What is required: Hunt through the entries for the word "purple" and copy each line in which it appears.

BEGIN Data for the task

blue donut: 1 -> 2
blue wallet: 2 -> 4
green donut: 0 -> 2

END Data for the task
BEGIN Data for the task

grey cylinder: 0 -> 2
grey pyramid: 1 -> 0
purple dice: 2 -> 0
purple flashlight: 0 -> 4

END Data for the task
BEGIN Data for the task

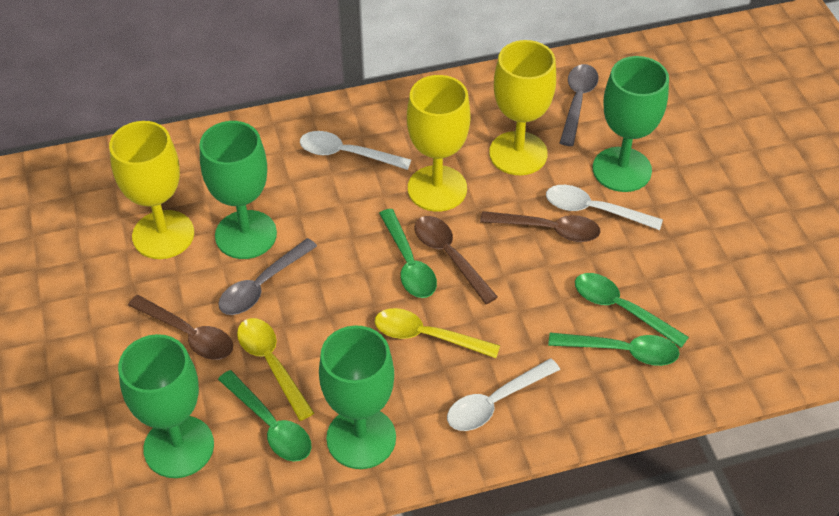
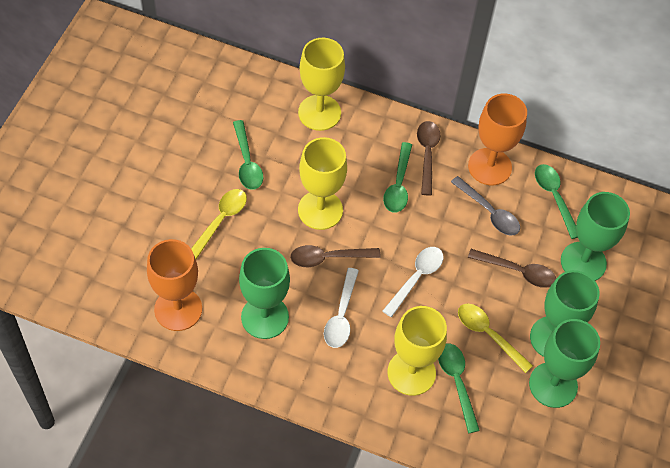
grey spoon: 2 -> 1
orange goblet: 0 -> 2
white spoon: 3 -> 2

END Data for the task

Result:
purple dice: 2 -> 0
purple flashlight: 0 -> 4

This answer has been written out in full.